* _Description of the task_: Look through the entries below and extract exactly the lines from the one containing "C106: 220nF (GND, MODE2) -> 220nF (5V, MODE2)" through the one containing "C209: 470nF (VB, VC) -> 470nF (TICK, VC)", ends included.

* _Excerpted records_:
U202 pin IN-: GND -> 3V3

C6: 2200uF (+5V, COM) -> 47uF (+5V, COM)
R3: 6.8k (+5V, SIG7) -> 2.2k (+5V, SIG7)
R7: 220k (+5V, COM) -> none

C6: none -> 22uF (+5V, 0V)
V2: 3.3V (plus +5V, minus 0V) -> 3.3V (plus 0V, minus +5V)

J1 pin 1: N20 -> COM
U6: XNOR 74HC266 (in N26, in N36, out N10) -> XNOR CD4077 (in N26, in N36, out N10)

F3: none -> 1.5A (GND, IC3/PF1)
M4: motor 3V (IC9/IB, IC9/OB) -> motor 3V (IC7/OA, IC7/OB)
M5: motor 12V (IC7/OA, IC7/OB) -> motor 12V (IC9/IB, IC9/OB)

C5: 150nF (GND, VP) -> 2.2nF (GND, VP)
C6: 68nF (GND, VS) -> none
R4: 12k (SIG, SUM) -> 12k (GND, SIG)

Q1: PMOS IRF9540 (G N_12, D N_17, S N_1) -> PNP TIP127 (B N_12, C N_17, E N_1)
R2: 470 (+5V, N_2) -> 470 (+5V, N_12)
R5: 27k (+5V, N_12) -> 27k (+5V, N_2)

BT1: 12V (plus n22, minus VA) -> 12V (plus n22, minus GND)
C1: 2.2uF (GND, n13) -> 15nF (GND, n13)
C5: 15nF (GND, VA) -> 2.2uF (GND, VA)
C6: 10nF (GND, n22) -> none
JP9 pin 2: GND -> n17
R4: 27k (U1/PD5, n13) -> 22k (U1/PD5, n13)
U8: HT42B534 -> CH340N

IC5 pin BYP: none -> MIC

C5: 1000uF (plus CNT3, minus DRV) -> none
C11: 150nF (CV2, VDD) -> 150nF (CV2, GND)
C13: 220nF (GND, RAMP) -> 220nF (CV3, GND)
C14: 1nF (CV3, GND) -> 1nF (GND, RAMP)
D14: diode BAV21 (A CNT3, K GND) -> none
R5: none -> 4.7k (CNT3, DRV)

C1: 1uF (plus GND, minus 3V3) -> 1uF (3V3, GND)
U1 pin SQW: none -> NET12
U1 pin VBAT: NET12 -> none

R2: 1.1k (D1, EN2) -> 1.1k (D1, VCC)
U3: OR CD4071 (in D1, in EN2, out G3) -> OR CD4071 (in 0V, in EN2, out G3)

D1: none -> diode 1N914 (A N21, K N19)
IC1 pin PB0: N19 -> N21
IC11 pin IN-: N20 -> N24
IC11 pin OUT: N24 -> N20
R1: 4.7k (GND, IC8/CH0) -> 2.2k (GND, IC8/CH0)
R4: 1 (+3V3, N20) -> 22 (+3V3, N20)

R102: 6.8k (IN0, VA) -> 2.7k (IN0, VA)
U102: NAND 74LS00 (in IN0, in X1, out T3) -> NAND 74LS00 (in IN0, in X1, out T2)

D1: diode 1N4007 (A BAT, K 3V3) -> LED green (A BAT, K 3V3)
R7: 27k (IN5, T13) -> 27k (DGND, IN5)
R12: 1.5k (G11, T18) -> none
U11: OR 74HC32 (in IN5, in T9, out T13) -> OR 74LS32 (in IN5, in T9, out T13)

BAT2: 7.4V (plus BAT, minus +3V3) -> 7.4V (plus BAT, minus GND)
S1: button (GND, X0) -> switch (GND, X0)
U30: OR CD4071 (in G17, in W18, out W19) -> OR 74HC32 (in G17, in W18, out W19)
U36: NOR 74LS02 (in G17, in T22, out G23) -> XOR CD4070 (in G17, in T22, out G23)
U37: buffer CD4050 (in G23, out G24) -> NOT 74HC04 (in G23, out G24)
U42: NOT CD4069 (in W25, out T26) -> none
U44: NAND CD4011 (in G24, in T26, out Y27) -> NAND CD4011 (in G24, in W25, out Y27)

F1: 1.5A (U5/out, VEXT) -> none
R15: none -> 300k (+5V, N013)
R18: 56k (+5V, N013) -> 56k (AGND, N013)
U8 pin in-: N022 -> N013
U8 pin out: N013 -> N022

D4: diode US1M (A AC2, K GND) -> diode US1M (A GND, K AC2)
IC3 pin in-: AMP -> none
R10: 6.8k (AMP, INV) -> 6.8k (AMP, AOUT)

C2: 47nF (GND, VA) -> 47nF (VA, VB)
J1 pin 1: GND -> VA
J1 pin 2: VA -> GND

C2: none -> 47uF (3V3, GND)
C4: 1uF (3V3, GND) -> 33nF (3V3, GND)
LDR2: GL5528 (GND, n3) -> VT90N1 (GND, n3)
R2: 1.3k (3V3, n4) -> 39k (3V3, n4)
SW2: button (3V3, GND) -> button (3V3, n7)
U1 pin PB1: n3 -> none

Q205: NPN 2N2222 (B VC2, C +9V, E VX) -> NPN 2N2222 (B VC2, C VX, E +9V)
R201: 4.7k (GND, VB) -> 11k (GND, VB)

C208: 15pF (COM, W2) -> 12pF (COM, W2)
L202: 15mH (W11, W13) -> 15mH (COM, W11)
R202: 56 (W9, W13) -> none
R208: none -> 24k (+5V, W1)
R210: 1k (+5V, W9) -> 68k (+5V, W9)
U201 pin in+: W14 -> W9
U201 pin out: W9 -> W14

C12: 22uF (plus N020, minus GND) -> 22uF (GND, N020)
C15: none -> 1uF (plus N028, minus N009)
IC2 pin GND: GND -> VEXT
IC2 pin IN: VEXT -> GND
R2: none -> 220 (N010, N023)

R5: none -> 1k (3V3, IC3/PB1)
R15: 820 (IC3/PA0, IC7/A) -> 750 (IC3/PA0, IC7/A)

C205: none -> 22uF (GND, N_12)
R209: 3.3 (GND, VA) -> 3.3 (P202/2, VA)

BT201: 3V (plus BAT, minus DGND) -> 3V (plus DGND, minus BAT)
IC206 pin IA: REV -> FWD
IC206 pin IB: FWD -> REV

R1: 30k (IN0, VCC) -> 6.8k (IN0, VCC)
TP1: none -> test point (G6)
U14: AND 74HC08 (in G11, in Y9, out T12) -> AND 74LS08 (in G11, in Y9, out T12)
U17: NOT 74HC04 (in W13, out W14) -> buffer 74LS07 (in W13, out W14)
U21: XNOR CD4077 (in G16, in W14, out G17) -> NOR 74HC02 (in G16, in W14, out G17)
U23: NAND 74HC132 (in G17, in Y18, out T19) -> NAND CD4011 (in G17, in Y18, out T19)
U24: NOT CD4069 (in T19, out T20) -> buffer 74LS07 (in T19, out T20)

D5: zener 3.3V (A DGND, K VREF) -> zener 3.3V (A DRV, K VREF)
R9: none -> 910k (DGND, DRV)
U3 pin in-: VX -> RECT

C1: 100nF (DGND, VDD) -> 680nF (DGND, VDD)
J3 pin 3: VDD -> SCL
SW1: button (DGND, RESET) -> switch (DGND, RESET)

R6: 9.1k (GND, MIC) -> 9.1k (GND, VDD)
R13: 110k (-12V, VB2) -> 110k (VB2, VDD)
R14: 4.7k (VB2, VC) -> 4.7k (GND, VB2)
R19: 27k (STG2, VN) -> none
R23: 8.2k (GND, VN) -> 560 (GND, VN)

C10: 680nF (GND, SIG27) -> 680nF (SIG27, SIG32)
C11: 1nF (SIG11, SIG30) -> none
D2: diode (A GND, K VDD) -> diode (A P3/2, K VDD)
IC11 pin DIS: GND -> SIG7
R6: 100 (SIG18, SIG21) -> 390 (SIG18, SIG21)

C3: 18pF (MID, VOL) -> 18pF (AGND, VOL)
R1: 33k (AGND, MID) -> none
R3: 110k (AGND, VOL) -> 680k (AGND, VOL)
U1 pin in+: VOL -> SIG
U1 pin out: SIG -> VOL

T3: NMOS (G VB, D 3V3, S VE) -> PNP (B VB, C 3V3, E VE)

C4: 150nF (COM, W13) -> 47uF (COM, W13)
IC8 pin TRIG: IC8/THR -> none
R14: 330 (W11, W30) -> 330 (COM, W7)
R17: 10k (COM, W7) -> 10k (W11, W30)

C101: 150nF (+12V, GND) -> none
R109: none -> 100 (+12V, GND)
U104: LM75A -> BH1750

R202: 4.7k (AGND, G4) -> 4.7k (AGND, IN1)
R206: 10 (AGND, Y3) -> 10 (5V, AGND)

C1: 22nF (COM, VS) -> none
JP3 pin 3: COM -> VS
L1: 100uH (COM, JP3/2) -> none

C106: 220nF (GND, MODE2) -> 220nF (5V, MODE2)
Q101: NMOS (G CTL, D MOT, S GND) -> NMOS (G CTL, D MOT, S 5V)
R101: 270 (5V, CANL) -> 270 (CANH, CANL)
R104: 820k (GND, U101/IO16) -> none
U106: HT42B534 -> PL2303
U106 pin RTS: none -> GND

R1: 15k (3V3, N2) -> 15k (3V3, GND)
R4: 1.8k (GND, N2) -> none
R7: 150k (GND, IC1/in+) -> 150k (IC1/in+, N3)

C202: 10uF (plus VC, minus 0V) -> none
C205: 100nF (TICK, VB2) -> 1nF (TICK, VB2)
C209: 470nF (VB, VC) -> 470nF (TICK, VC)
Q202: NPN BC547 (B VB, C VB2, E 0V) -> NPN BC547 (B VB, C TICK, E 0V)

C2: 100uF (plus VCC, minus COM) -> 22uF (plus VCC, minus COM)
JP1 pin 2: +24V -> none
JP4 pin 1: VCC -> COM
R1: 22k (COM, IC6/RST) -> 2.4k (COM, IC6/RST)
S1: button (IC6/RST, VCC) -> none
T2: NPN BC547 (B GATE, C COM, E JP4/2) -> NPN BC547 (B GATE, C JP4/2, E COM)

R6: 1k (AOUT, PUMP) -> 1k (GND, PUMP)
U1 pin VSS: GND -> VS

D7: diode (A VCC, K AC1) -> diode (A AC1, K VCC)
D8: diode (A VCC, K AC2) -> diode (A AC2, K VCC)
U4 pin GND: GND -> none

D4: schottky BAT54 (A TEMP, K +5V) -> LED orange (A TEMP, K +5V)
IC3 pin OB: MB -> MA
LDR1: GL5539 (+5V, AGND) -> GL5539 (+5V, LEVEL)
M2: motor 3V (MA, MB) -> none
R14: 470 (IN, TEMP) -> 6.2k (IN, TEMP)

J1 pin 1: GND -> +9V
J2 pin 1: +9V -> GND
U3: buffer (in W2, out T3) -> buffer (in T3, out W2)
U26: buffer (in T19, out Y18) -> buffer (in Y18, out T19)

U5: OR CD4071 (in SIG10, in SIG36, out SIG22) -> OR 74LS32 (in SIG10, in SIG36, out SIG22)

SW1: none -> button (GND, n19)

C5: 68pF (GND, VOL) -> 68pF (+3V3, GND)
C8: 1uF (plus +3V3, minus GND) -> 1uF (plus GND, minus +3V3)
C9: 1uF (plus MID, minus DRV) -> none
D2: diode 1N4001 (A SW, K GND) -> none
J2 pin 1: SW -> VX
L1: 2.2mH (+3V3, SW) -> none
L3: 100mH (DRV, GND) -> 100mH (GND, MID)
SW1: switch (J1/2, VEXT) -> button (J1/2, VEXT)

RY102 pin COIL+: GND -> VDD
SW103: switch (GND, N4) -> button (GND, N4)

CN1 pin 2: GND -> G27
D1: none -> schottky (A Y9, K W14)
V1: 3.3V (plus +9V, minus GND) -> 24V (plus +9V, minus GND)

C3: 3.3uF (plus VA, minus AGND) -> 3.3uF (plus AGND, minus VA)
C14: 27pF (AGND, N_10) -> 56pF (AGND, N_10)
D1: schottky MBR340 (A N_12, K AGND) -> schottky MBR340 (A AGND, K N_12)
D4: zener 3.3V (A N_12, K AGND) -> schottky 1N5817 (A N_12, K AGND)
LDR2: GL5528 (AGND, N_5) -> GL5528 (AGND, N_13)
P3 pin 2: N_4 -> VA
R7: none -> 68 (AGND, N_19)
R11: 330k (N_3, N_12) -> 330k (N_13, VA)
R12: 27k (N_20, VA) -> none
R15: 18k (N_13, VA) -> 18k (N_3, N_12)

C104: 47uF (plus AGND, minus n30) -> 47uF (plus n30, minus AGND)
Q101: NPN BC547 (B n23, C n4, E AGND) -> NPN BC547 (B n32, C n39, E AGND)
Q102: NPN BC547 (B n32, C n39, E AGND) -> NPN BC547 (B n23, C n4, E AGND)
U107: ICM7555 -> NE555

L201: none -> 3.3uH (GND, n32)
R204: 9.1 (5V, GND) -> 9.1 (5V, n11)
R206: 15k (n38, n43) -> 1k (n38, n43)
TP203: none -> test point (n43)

* _Result_:
C106: 220nF (GND, MODE2) -> 220nF (5V, MODE2)
Q101: NMOS (G CTL, D MOT, S GND) -> NMOS (G CTL, D MOT, S 5V)
R101: 270 (5V, CANL) -> 270 (CANH, CANL)
R104: 820k (GND, U101/IO16) -> none
U106: HT42B534 -> PL2303
U106 pin RTS: none -> GND

R1: 15k (3V3, N2) -> 15k (3V3, GND)
R4: 1.8k (GND, N2) -> none
R7: 150k (GND, IC1/in+) -> 150k (IC1/in+, N3)

C202: 10uF (plus VC, minus 0V) -> none
C205: 100nF (TICK, VB2) -> 1nF (TICK, VB2)
C209: 470nF (VB, VC) -> 470nF (TICK, VC)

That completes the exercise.